Brief:
As the answer, set down the lines below from the one containing "red brick F5:H5 level 1 -> none" through the one containing "none -> lime brick M2 level 1", exactly and inclusively, and no others.

Excerpted records:
==============================

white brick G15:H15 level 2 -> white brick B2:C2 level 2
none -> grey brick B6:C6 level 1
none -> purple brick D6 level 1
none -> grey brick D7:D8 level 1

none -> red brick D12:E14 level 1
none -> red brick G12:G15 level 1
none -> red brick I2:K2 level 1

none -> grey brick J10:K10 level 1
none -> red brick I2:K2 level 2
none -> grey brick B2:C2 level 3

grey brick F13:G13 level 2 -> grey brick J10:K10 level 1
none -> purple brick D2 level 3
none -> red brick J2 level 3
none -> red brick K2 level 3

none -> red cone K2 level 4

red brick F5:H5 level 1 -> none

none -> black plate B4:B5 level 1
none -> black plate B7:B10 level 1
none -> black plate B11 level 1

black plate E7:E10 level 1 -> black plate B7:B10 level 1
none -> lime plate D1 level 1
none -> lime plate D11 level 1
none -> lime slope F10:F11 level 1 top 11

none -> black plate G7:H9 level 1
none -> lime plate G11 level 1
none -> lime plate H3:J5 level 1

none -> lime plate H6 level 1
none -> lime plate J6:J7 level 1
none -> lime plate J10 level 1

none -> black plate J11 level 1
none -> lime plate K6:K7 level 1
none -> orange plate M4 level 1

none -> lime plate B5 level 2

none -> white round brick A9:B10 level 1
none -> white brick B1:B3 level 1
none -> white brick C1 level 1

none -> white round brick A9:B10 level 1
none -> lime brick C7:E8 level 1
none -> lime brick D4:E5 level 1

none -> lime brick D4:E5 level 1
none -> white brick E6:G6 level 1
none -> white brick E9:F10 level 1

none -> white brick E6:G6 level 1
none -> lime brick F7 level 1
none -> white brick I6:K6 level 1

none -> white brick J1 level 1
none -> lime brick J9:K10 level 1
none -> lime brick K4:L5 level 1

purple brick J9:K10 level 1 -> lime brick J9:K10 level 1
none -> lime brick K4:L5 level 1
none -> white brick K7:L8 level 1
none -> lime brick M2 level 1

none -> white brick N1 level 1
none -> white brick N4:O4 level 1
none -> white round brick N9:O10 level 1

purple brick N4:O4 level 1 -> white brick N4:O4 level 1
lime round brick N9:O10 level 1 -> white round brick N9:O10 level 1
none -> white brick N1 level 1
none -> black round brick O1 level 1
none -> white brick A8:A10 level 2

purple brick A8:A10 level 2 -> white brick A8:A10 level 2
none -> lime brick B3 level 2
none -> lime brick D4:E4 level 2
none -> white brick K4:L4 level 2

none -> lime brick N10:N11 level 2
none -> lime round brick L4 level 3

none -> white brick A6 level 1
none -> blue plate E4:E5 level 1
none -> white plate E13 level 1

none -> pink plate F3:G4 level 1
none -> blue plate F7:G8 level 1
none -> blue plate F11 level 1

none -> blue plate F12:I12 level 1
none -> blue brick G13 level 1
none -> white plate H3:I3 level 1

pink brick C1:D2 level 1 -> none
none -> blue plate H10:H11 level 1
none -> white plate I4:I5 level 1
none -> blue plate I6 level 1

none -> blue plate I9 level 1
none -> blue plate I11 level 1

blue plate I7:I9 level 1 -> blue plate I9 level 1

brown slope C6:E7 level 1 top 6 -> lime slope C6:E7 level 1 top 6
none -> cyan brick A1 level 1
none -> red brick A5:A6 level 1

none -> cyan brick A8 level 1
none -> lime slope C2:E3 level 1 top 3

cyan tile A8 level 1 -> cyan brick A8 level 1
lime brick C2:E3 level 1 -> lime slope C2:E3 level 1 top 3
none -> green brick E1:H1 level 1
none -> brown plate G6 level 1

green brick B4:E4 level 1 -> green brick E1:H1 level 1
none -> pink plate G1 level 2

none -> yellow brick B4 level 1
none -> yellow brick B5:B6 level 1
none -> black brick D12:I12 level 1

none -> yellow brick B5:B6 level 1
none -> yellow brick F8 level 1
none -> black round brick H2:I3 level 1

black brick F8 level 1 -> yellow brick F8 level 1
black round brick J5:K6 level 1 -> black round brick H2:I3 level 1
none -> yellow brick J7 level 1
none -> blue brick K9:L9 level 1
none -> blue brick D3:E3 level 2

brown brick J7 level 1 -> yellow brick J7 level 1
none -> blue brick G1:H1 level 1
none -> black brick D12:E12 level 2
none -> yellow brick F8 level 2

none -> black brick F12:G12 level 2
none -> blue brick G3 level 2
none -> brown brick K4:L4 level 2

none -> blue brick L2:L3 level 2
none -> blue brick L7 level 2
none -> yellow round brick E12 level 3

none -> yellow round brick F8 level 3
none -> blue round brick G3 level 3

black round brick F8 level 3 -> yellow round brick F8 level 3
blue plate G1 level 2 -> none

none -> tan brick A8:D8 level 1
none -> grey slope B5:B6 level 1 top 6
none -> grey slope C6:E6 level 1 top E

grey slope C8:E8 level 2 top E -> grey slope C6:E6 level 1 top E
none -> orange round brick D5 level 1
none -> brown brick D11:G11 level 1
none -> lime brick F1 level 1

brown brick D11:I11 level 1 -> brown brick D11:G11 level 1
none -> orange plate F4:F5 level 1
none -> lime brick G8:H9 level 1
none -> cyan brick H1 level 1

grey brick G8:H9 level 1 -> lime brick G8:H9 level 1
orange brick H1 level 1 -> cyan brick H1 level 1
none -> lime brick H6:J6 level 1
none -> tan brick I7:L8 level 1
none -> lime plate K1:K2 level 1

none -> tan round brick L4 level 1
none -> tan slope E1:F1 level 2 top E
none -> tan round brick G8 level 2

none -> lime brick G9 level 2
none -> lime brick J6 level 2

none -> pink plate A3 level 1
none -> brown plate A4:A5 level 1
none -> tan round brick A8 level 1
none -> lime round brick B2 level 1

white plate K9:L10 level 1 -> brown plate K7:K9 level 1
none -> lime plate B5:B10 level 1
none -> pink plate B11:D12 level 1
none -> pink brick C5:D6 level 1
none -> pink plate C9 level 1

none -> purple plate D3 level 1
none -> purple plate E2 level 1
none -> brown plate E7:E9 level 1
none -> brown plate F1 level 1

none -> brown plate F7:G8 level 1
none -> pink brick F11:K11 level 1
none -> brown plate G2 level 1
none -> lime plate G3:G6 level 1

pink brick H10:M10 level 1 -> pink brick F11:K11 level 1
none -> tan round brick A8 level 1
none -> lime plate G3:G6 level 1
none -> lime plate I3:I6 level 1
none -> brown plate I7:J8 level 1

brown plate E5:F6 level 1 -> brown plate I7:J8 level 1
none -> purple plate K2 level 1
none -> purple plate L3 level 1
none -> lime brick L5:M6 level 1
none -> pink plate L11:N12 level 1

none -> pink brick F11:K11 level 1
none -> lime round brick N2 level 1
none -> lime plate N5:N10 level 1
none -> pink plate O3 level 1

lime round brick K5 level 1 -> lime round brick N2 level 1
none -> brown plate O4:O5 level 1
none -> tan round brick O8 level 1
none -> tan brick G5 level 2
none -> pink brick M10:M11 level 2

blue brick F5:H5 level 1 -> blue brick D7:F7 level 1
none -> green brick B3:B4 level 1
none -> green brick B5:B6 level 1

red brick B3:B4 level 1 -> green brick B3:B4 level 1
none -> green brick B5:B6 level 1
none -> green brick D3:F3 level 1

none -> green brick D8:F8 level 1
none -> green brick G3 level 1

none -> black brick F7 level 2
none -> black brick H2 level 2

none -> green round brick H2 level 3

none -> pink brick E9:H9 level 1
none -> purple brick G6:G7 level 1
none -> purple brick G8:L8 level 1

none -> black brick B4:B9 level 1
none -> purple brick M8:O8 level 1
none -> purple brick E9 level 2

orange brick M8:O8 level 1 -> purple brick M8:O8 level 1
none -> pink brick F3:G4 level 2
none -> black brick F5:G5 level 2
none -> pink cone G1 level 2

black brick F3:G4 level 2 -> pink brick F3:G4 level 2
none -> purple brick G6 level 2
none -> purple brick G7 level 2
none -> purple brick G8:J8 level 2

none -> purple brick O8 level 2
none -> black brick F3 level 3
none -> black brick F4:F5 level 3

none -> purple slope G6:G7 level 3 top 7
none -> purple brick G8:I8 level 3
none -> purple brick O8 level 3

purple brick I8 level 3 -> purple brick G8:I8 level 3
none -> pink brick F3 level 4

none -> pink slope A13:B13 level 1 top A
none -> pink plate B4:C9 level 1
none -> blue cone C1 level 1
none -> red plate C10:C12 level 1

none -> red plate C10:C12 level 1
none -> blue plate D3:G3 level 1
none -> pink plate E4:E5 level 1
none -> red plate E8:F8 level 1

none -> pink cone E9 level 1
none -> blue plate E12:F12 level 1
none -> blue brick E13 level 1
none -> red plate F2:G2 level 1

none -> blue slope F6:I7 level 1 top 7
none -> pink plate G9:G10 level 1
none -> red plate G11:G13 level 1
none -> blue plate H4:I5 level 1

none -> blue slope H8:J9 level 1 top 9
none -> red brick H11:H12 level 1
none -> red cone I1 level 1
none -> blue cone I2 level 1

==============================

Written response:
red brick F5:H5 level 1 -> none

none -> black plate B4:B5 level 1
none -> black plate B7:B10 level 1
none -> black plate B11 level 1

black plate E7:E10 level 1 -> black plate B7:B10 level 1
none -> lime plate D1 level 1
none -> lime plate D11 level 1
none -> lime slope F10:F11 level 1 top 11

none -> black plate G7:H9 level 1
none -> lime plate G11 level 1
none -> lime plate H3:J5 level 1

none -> lime plate H6 level 1
none -> lime plate J6:J7 level 1
none -> lime plate J10 level 1

none -> black plate J11 level 1
none -> lime plate K6:K7 level 1
none -> orange plate M4 level 1

none -> lime plate B5 level 2

none -> white round brick A9:B10 level 1
none -> white brick B1:B3 level 1
none -> white brick C1 level 1

none -> white round brick A9:B10 level 1
none -> lime brick C7:E8 level 1
none -> lime brick D4:E5 level 1

none -> lime brick D4:E5 level 1
none -> white brick E6:G6 level 1
none -> white brick E9:F10 level 1

none -> white brick E6:G6 level 1
none -> lime brick F7 level 1
none -> white brick I6:K6 level 1

none -> white brick J1 level 1
none -> lime brick J9:K10 level 1
none -> lime brick K4:L5 level 1

purple brick J9:K10 level 1 -> lime brick J9:K10 level 1
none -> lime brick K4:L5 level 1
none -> white brick K7:L8 level 1
none -> lime brick M2 level 1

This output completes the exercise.